**Exercise brief:**
With the exception of the pictures, write out the data below precisely.

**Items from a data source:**

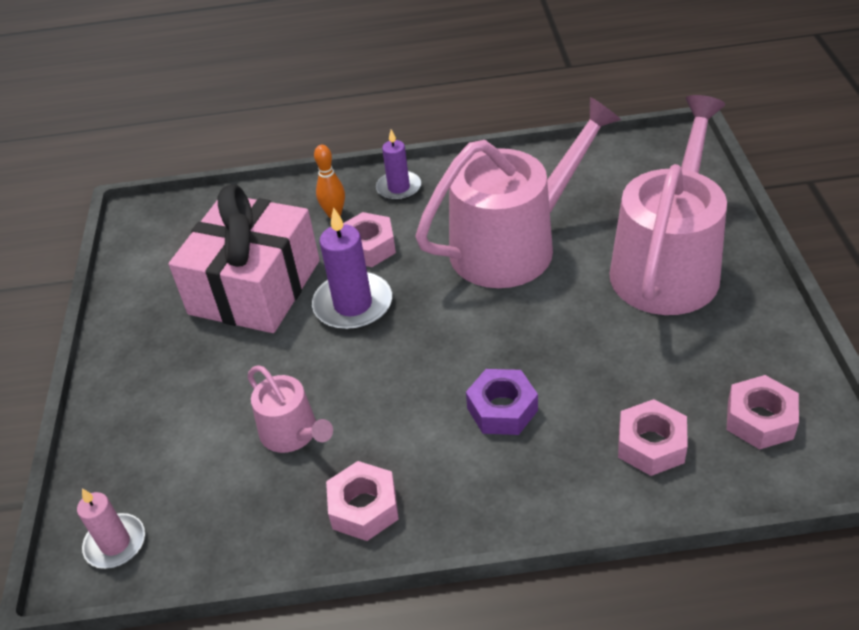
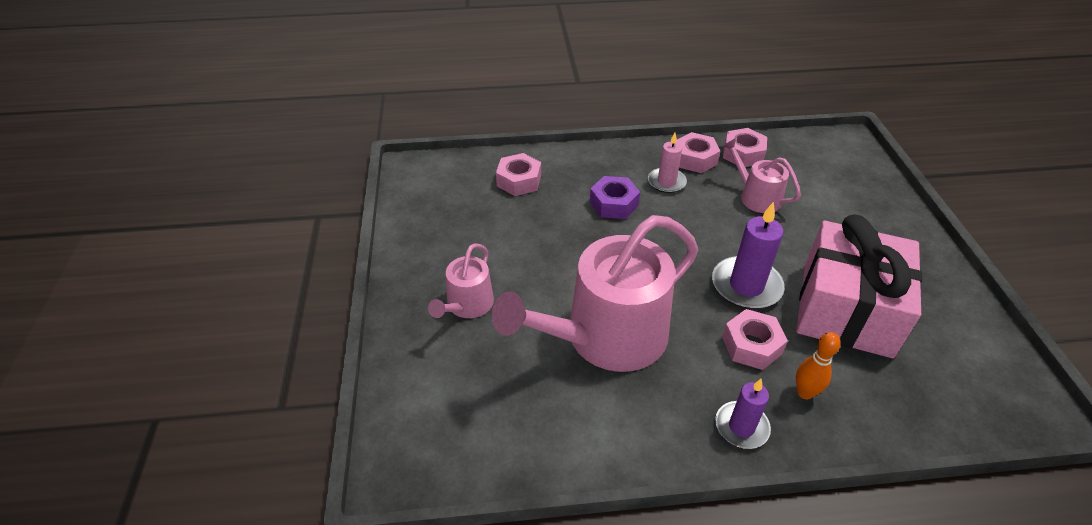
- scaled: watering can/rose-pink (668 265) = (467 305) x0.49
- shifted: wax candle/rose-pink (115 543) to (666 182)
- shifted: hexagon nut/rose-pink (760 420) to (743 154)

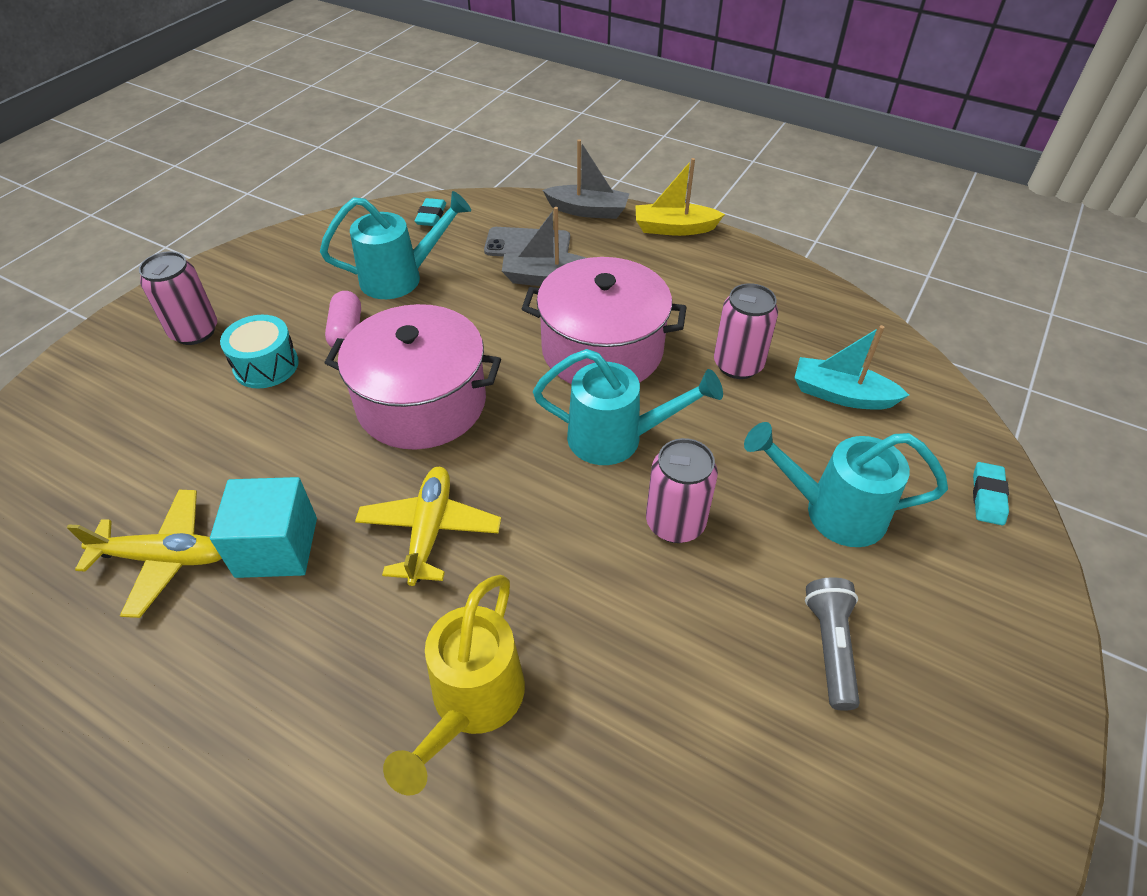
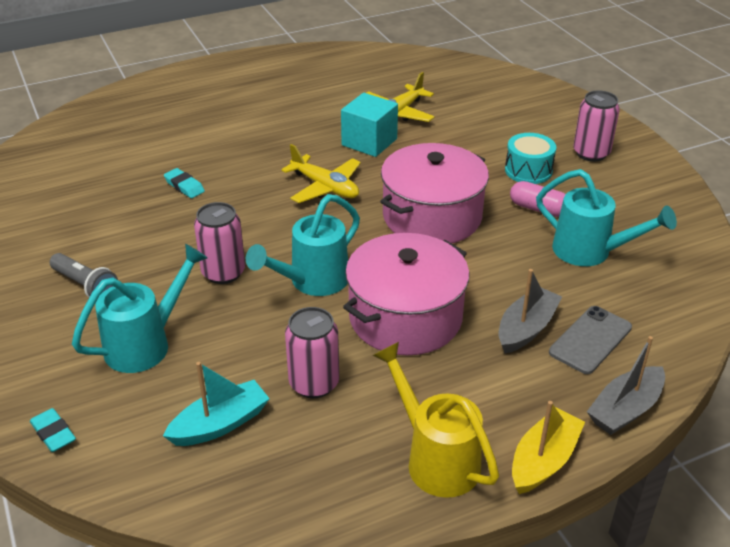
- shifted: pencil eraser/teal (431 216) to (184 186)
- shifted: watering can/yellow (471 703) to (436 458)
- rotated: watering can/teal (400 278) = (590 252) 75 degrees counterclockwise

**Response area:**
- scaled: watering can/rose-pink (668 265) = (467 305) x0.49
- shifted: wax candle/rose-pink (115 543) to (666 182)
- shifted: hexagon nut/rose-pink (760 420) to (743 154)

- shifted: pencil eraser/teal (431 216) to (184 186)
- shifted: watering can/yellow (471 703) to (436 458)
- rotated: watering can/teal (400 278) = (590 252) 75 degrees counterclockwise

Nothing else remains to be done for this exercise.